Assigned task: Locate each line with the string "grey" in the listing below and copy it.
☆ ☆ ☆ ☆ ☆
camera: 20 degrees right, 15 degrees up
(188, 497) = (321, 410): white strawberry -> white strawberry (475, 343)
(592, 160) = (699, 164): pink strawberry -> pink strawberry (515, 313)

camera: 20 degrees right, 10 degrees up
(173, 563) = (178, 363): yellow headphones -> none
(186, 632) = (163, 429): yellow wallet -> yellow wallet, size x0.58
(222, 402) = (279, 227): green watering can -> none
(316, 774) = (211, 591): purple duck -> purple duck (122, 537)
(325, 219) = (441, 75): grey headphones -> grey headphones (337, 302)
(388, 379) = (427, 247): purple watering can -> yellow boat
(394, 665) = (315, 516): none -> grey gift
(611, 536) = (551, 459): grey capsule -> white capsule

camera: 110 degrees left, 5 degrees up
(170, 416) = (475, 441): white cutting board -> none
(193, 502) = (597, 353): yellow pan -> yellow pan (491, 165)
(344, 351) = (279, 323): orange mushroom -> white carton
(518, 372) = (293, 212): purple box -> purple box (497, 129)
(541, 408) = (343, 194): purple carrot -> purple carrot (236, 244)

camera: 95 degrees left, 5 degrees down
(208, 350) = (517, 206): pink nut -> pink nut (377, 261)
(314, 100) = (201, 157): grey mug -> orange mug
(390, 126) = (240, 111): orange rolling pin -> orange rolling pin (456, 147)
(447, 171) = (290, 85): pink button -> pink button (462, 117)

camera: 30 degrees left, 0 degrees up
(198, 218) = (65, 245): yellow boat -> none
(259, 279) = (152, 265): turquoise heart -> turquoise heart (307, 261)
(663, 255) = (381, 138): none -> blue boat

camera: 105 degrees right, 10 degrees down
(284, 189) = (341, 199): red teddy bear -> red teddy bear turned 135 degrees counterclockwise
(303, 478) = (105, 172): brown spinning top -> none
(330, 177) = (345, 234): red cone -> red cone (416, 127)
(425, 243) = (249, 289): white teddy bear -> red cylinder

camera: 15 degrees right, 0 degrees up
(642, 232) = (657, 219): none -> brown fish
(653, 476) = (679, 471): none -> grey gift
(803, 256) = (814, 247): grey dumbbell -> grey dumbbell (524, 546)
☆ ☆ ☆ ☆ ☆
Task response:
(325, 219) = (441, 75): grey headphones -> grey headphones (337, 302)
(394, 665) = (315, 516): none -> grey gift
(611, 536) = (551, 459): grey capsule -> white capsule
(314, 100) = (201, 157): grey mug -> orange mug
(653, 476) = (679, 471): none -> grey gift
(803, 256) = (814, 247): grey dumbbell -> grey dumbbell (524, 546)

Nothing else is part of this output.